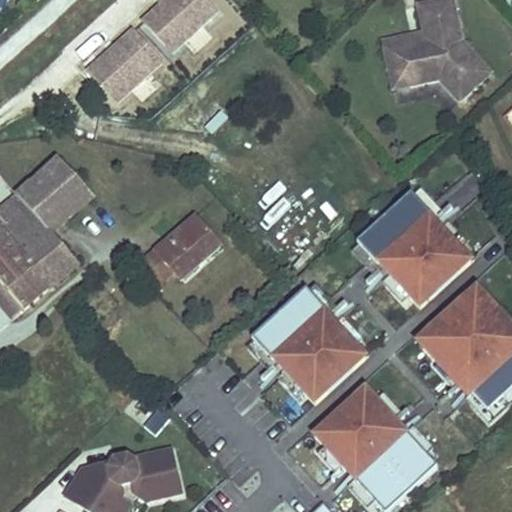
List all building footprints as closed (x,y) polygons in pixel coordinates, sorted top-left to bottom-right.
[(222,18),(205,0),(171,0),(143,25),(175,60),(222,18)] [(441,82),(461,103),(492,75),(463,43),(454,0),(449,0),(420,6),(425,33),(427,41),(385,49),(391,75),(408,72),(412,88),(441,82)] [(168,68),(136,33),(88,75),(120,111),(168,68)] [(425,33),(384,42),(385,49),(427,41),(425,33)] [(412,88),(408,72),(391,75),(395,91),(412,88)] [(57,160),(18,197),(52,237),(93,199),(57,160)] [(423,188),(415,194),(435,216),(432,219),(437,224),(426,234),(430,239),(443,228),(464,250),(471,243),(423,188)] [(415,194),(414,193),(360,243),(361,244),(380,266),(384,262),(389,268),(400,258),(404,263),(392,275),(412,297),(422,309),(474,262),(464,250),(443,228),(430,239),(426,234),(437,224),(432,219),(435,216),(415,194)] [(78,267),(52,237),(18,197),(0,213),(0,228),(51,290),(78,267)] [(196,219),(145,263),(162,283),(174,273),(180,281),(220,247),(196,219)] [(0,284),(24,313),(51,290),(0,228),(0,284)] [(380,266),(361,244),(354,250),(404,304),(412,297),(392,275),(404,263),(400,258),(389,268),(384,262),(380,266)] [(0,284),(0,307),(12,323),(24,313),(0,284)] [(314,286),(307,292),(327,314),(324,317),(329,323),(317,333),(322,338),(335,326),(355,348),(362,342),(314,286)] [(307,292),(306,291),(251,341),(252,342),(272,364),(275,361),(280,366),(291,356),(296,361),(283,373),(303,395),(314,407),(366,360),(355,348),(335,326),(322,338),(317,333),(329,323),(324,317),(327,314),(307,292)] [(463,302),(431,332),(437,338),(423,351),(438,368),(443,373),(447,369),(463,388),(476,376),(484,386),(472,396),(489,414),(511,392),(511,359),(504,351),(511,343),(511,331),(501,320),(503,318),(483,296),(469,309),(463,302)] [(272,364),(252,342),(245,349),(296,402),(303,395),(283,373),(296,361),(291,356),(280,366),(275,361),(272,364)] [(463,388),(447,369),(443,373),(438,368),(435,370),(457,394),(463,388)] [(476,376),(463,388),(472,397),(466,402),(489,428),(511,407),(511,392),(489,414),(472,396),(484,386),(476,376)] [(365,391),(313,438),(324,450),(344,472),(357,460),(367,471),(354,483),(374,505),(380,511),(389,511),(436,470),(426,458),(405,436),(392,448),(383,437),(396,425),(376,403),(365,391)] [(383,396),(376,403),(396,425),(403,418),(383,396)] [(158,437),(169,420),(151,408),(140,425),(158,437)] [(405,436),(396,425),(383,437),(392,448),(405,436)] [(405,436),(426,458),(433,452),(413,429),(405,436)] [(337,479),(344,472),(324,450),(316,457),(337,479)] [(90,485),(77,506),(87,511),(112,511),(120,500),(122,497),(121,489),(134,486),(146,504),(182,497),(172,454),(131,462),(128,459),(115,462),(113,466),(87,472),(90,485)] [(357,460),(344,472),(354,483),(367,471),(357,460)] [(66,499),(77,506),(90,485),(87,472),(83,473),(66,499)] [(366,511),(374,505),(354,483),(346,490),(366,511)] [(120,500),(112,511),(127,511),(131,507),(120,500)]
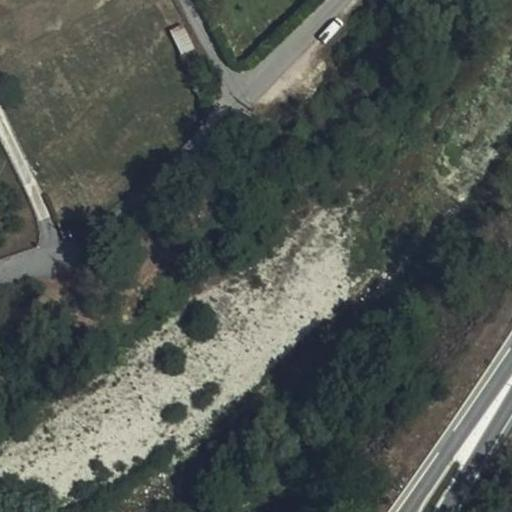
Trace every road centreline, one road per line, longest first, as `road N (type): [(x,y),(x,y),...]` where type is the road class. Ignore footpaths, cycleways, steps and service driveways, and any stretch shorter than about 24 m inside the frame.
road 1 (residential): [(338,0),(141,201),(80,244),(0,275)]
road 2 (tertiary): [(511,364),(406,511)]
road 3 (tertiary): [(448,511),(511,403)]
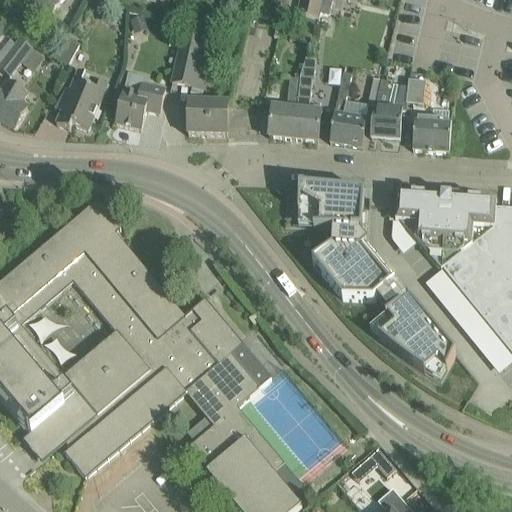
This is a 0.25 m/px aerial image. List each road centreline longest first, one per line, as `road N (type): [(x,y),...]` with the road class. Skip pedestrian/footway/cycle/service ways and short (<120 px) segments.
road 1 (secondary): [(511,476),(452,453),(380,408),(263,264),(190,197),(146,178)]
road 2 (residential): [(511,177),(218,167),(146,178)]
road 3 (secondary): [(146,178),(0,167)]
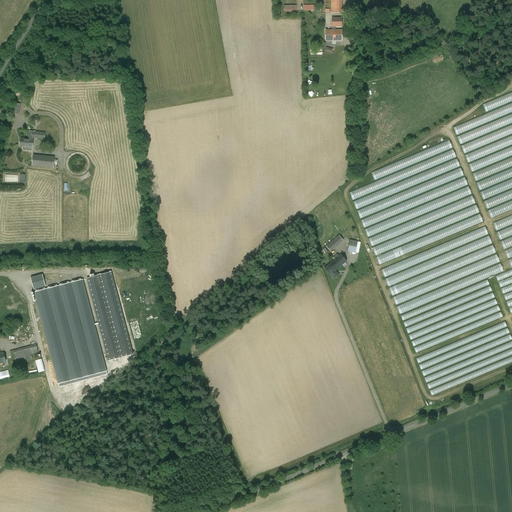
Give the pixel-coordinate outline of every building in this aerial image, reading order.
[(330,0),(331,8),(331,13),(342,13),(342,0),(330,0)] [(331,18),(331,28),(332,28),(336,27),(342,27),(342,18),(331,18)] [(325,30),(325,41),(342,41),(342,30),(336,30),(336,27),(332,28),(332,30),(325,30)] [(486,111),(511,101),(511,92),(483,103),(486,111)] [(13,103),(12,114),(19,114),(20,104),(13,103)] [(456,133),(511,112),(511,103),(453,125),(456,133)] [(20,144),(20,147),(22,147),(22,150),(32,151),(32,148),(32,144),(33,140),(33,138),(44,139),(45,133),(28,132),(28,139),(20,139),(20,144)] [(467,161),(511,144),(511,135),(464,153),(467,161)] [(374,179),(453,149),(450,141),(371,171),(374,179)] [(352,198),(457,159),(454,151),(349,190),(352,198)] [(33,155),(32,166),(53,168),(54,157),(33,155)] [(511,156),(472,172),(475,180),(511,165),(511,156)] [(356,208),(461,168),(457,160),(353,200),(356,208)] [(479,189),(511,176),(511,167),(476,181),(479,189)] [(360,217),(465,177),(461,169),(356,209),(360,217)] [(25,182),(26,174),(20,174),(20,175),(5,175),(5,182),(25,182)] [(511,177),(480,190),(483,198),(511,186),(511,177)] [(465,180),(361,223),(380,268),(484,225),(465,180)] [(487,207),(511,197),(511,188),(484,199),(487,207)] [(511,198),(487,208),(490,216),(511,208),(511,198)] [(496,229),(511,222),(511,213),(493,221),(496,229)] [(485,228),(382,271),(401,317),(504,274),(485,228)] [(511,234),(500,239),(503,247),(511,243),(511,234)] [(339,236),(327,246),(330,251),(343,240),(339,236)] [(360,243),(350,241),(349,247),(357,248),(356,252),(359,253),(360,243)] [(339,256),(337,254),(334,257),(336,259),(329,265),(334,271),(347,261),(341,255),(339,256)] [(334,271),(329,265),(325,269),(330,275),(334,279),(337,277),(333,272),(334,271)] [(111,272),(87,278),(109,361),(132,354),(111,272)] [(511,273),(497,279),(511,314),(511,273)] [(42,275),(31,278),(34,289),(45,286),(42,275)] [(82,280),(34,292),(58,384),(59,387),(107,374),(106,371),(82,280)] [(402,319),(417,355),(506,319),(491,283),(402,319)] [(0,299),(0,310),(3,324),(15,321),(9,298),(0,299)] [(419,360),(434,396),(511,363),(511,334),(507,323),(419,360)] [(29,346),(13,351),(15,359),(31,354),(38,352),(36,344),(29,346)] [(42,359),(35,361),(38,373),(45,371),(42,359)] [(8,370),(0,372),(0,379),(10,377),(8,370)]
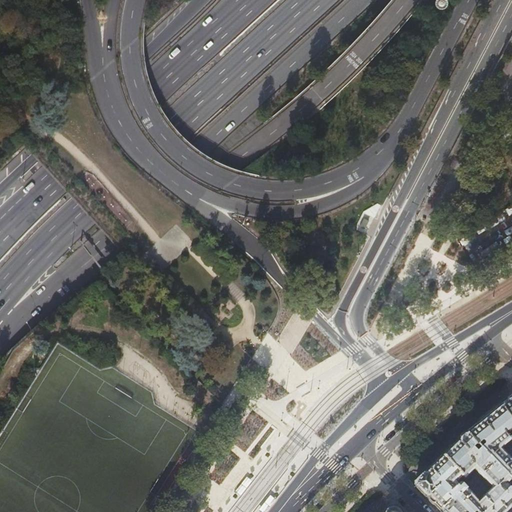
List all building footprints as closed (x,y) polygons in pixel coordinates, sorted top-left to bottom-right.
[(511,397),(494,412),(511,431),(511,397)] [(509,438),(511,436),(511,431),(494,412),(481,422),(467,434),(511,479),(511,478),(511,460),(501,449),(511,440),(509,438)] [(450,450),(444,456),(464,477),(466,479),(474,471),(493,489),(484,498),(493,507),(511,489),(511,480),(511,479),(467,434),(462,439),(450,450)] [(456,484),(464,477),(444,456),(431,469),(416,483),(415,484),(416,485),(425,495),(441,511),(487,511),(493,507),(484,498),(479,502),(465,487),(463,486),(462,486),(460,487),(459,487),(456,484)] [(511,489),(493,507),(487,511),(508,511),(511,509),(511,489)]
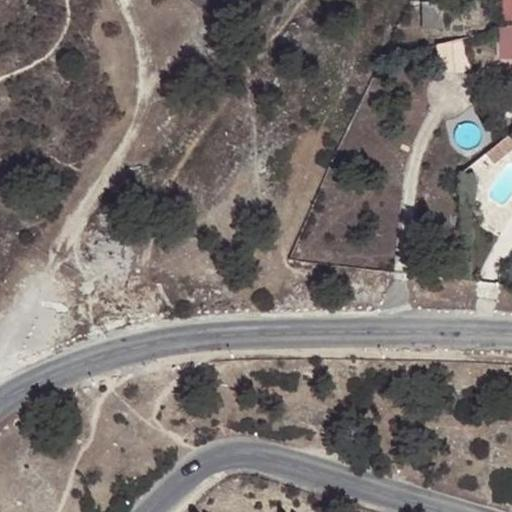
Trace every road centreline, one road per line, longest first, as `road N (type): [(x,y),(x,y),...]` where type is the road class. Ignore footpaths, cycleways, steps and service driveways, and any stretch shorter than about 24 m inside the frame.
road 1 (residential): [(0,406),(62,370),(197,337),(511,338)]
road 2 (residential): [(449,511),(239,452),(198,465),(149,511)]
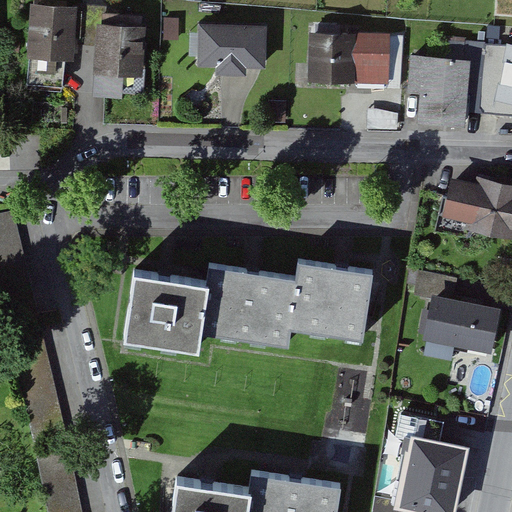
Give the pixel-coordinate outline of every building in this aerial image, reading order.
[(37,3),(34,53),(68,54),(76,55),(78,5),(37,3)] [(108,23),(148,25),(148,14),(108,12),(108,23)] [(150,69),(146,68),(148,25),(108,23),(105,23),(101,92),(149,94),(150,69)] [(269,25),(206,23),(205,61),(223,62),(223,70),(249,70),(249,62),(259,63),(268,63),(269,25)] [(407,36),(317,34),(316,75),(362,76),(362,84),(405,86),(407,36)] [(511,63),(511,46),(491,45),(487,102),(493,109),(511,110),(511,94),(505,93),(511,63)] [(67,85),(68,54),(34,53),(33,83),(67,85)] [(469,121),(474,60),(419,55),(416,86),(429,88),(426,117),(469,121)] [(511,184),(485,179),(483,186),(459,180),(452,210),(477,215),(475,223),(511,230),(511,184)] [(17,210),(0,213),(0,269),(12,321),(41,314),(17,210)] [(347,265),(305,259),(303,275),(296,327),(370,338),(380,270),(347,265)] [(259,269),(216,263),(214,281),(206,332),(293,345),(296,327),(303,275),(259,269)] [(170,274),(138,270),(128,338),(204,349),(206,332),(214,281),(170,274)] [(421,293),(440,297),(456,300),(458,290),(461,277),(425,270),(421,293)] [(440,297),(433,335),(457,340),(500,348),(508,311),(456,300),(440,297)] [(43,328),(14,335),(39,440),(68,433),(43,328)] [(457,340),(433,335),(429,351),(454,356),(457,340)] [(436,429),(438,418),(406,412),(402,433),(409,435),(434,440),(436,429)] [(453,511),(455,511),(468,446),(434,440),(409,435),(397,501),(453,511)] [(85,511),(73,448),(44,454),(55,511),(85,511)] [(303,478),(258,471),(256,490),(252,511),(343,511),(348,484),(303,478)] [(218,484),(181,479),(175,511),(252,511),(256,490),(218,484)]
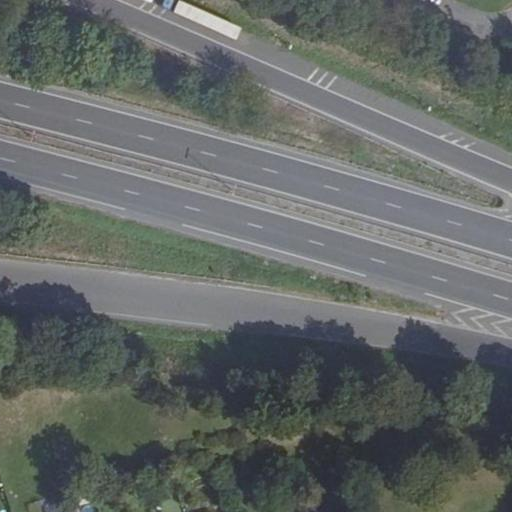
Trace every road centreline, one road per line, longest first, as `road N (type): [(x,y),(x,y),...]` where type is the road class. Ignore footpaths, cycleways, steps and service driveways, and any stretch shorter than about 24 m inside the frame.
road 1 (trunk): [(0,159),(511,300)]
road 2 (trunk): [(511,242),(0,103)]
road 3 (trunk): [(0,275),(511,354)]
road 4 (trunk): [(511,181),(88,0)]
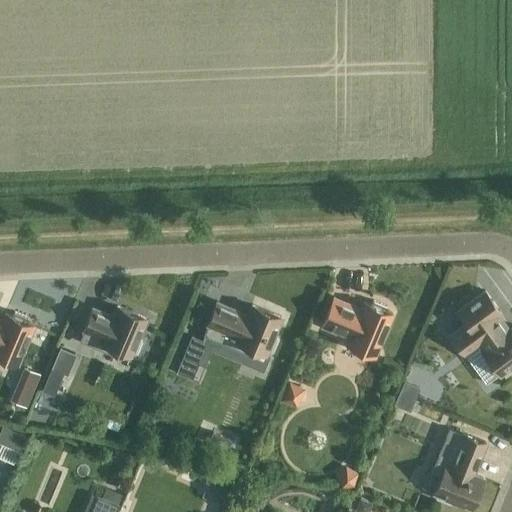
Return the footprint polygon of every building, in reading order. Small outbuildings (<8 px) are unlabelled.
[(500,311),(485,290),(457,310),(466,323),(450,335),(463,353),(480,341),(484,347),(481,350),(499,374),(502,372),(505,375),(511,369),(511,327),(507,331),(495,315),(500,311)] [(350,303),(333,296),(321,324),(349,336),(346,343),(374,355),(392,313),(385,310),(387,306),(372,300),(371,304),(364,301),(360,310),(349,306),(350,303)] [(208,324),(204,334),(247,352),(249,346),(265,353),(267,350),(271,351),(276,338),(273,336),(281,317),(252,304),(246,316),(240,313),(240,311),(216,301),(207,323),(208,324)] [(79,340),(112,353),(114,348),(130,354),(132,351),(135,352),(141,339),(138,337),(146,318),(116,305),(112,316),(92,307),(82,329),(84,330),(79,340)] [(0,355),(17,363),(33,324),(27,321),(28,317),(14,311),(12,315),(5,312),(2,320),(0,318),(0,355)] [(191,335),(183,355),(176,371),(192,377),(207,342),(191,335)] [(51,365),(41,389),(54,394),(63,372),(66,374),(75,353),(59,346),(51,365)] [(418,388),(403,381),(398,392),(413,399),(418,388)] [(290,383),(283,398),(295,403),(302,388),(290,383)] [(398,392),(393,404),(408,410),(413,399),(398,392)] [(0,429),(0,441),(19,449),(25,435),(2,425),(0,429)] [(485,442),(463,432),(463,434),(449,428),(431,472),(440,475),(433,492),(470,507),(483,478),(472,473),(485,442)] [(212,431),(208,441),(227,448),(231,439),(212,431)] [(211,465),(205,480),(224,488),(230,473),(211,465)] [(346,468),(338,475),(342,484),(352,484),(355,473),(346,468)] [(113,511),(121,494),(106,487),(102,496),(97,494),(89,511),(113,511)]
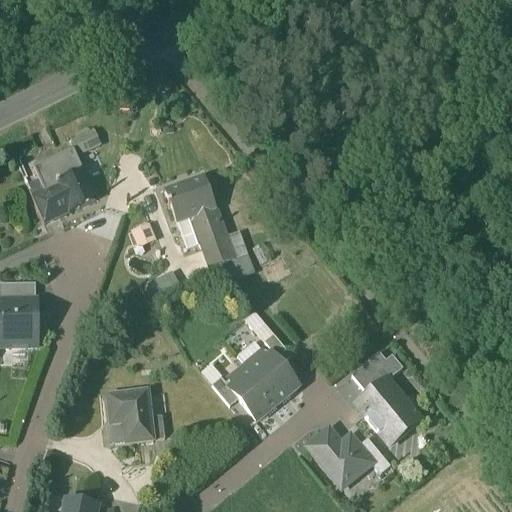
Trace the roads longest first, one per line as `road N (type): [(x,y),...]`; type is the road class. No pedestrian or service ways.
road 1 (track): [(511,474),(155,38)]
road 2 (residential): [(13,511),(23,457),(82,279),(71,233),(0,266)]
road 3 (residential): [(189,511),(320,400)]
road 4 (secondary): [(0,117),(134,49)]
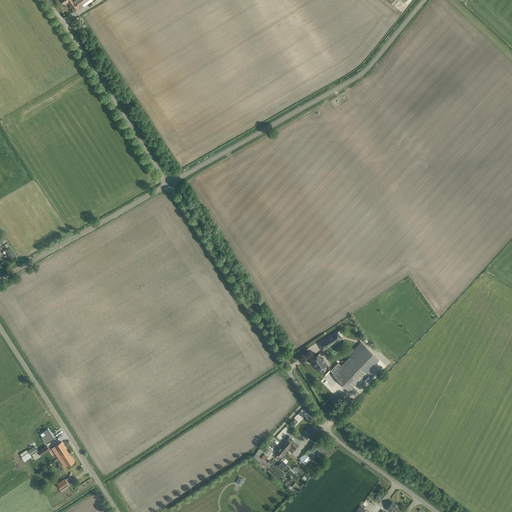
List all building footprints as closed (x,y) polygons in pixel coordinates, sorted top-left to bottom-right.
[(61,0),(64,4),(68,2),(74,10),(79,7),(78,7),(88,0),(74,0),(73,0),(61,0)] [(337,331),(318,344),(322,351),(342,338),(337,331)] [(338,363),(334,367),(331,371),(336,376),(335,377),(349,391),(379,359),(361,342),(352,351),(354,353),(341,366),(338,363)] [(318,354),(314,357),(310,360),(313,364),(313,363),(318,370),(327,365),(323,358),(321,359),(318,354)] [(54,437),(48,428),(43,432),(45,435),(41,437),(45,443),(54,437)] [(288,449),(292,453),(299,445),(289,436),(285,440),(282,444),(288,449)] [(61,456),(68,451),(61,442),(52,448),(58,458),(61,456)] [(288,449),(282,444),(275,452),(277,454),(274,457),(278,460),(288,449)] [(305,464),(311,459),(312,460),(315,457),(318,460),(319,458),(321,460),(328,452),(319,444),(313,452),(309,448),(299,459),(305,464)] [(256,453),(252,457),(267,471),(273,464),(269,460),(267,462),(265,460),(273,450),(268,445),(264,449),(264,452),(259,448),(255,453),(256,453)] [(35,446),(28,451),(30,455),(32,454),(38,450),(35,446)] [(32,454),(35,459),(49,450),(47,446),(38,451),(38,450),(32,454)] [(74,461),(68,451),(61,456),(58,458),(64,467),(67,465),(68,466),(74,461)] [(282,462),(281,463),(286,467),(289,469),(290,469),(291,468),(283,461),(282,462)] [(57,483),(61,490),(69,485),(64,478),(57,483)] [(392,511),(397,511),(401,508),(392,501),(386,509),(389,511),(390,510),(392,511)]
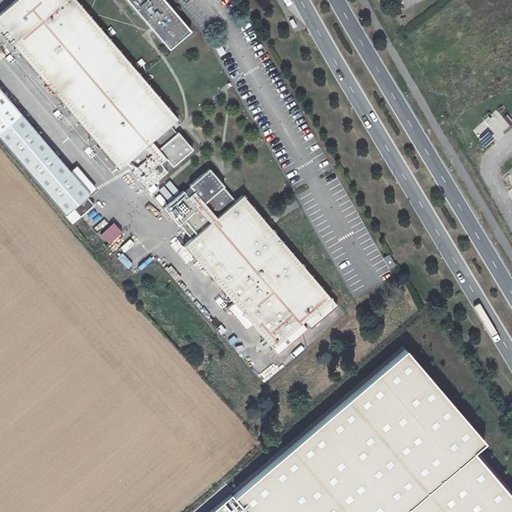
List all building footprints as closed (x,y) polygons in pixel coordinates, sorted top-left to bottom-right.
#####
### [What is being asked]
Render the items from the line holding "This is a 0.25" through the line holding "road 2 (residential): [(511,177),(218,167),(146,178)]", inclusive, as a two-column CSV with the header input,output. Each item gets one row, with its text under input and its answer under output, each in a single quoted field with line breaks replaced by spaces.

### [Result below]
input,output
"This is a 0.25 m/px aerial image. List each road centreline longest first, one per line, as `road N (type): [(x,y),...]` with the road class. Skip pedestrian/footway/cycle/service ways and short (<120 px) segments.","road 1 (secondary): [(511,476),(452,453),(380,408),(263,264),(190,197),(146,178)] road 2 (residential): [(511,177),(218,167),(146,178)]"